## Records supplied
-- Opening Marker --

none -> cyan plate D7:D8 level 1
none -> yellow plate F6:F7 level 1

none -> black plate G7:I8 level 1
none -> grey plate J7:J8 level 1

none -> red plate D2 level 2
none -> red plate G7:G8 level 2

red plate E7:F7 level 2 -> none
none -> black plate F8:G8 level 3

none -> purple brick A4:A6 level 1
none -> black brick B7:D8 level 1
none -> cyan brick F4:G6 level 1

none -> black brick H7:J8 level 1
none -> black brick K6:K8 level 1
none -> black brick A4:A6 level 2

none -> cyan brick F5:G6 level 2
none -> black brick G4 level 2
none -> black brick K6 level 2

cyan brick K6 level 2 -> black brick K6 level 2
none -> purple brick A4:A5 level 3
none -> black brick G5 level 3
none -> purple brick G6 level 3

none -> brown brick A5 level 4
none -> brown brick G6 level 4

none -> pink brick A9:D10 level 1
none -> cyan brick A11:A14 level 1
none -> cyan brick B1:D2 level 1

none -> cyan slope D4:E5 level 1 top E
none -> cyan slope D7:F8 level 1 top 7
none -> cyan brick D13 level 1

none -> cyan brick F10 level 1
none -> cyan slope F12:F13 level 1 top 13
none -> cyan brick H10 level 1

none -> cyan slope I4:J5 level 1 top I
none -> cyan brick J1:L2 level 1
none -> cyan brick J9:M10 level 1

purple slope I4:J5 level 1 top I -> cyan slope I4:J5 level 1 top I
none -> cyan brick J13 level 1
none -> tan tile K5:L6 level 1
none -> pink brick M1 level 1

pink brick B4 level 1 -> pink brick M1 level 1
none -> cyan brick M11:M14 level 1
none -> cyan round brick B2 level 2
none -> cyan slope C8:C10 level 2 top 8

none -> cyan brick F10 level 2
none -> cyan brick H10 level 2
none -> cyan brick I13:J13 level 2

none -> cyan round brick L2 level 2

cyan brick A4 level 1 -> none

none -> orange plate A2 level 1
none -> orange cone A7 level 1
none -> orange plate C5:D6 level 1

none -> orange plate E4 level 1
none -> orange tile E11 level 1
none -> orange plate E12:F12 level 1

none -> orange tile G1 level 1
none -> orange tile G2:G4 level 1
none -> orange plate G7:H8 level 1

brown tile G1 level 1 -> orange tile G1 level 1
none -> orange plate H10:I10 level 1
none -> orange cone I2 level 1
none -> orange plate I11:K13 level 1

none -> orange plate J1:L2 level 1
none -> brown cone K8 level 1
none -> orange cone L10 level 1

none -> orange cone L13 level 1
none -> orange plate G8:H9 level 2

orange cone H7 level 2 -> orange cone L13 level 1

-- Closing Marker --

Search the material above for lines containing the string "pink", then pull them out.

none -> pink brick A9:D10 level 1
none -> pink brick M1 level 1
pink brick B4 level 1 -> pink brick M1 level 1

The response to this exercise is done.